• _Your objective_:
Please copy all of the data that follows exactly, leaving any pictures out.

──────── Raw data

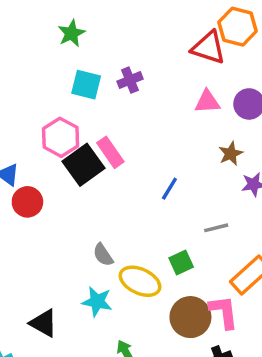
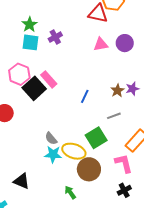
green star: (71, 33) -> (30, 24), moved
brown star: (231, 154) -> (117, 91), moved
green square: (181, 263) -> (96, 138), size x1.5
cyan star: (97, 302) -> (53, 154), moved
brown circle: (190, 317) -> (89, 169), moved

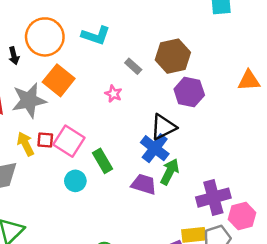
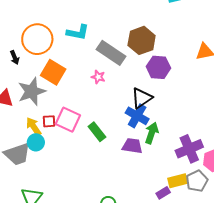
gray rectangle: (133, 66) -> (111, 53), size x2.0
cyan circle: (75, 181) -> (36, 142), moved

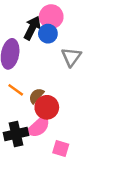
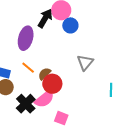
blue circle: (48, 34) -> (70, 25), moved
gray triangle: (71, 57) -> (85, 63), moved
black cross: (16, 134) -> (26, 104), turned -36

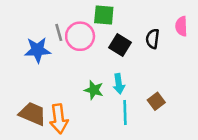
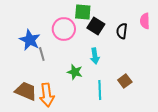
gray line: (59, 32) -> (42, 54), moved
black square: (120, 45) -> (96, 26), moved
blue star: (38, 50) -> (30, 40), turned 30
cyan arrow: (119, 84) -> (95, 56), moved

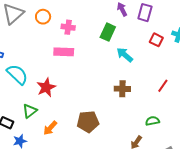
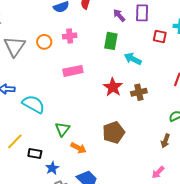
pink cross: (68, 27) -> (70, 36), moved
red star: (46, 87) -> (113, 87), moved
green triangle: (30, 111) -> (62, 129), moved
orange arrow: (50, 128) -> (78, 148), turned -91

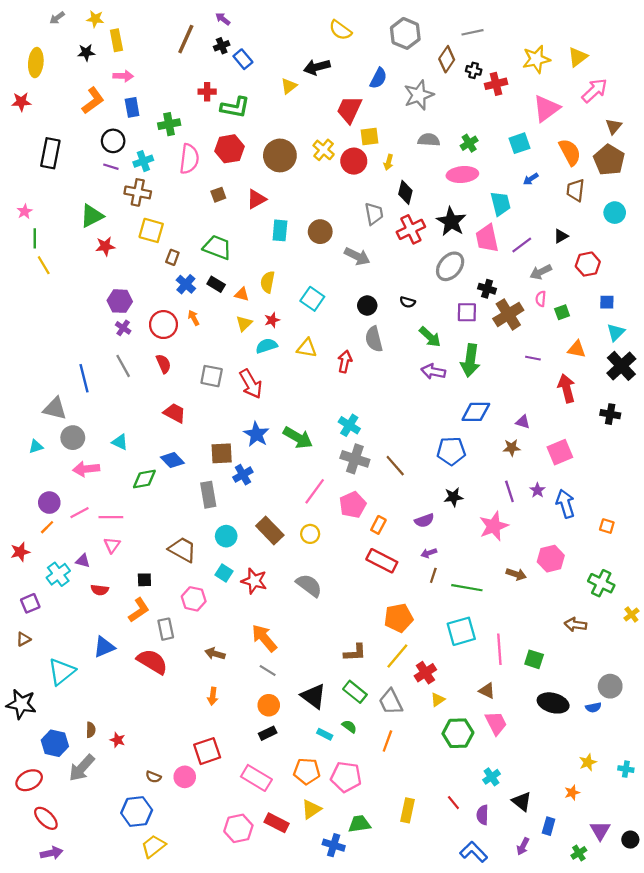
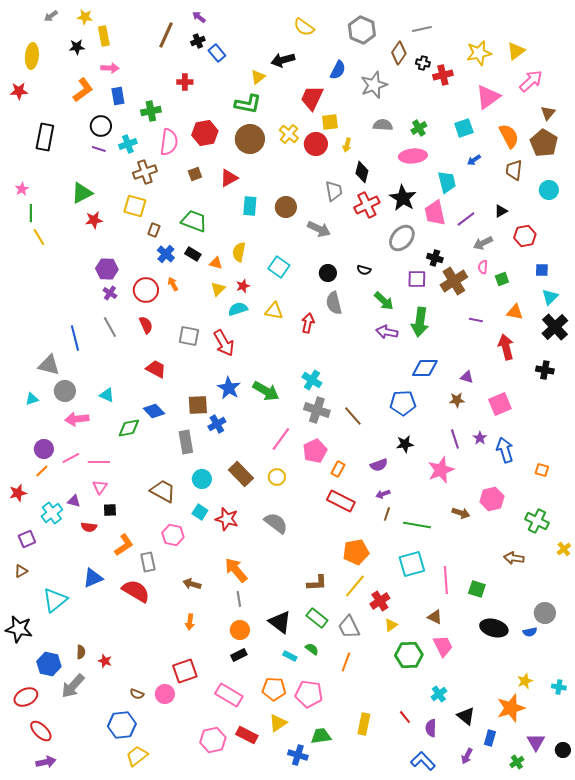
green L-shape: (235, 107) -> (248, 104), moved
brown cross: (138, 192) -> (145, 172), moved, turned -30
black square: (144, 580) -> (110, 510), moved
gray line: (268, 670) -> (239, 599), turned 49
orange star: (572, 793) -> (511, 708), size x2.0

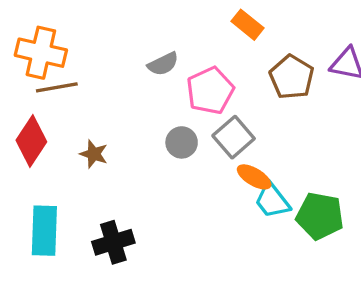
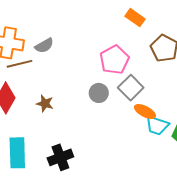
gray semicircle: (163, 64) -> (44, 46), moved
cyan trapezoid: (272, 201) -> (157, 125), turned -30

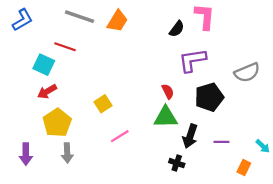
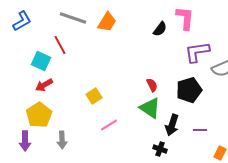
red line: (65, 47) -> (60, 45), turned 42
purple L-shape: (192, 60) -> (197, 52), moved
green triangle: (166, 117) -> (150, 108), turned 35
yellow pentagon: (57, 123) -> (39, 115), moved

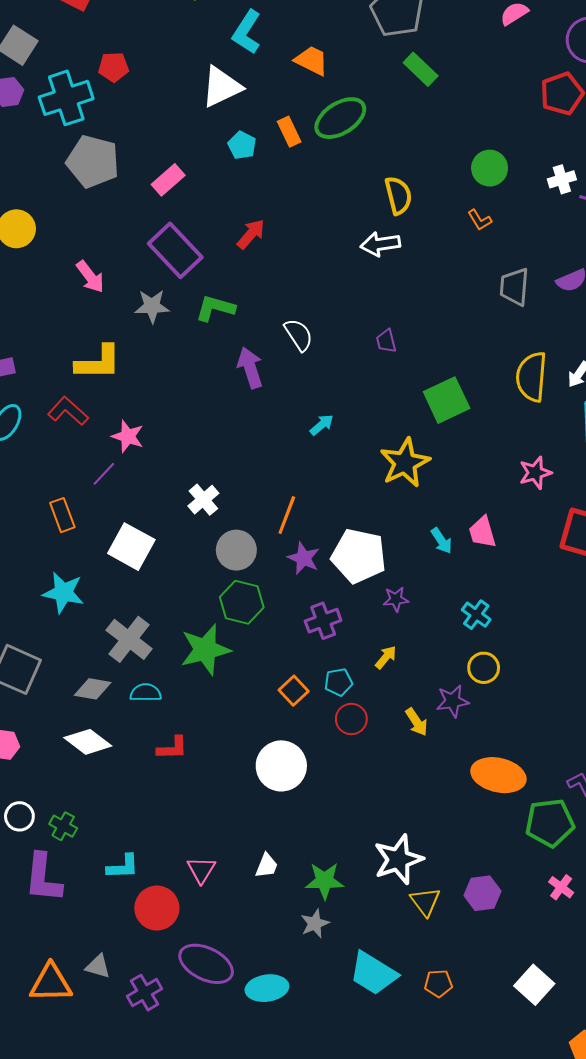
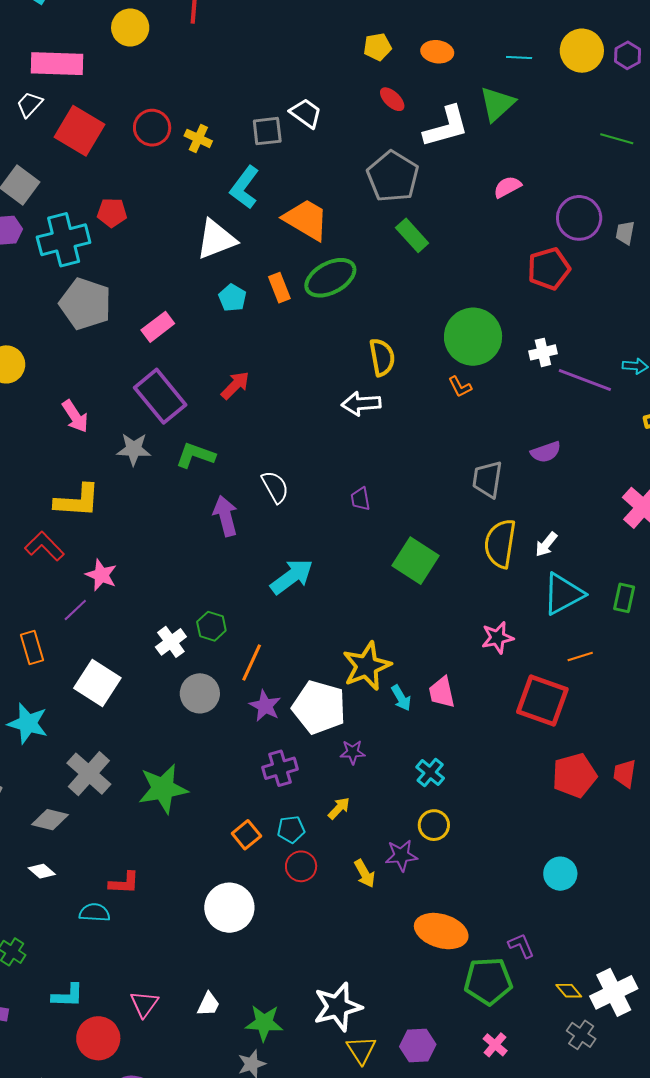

────────────────

• _Response to the exercise_:
green star: (71, 33) -> (30, 24), moved
brown star: (231, 154) -> (117, 91), moved
green square: (181, 263) -> (96, 138), size x1.5
cyan star: (97, 302) -> (53, 154), moved
brown circle: (190, 317) -> (89, 169), moved

gray rectangle: (133, 66) -> (111, 53), size x2.0
cyan circle: (75, 181) -> (36, 142), moved

blue circle: (48, 34) -> (70, 25), moved
gray triangle: (71, 57) -> (85, 63), moved
black cross: (16, 134) -> (26, 104), turned -36

gray line: (59, 32) -> (42, 54), moved
black square: (120, 45) -> (96, 26), moved
blue star: (38, 50) -> (30, 40), turned 30
cyan arrow: (119, 84) -> (95, 56), moved

pink cross: (68, 27) -> (70, 36), moved
red star: (46, 87) -> (113, 87), moved
green triangle: (30, 111) -> (62, 129), moved
orange arrow: (50, 128) -> (78, 148), turned -91

green L-shape: (235, 107) -> (248, 104), moved
brown cross: (138, 192) -> (145, 172), moved, turned -30
black square: (144, 580) -> (110, 510), moved
gray line: (268, 670) -> (239, 599), turned 49
orange star: (572, 793) -> (511, 708), size x2.0

gray semicircle: (163, 64) -> (44, 46), moved
cyan trapezoid: (272, 201) -> (157, 125), turned -30

red line: (65, 47) -> (60, 45), turned 42
purple L-shape: (192, 60) -> (197, 52), moved
green triangle: (166, 117) -> (150, 108), turned 35
yellow pentagon: (57, 123) -> (39, 115), moved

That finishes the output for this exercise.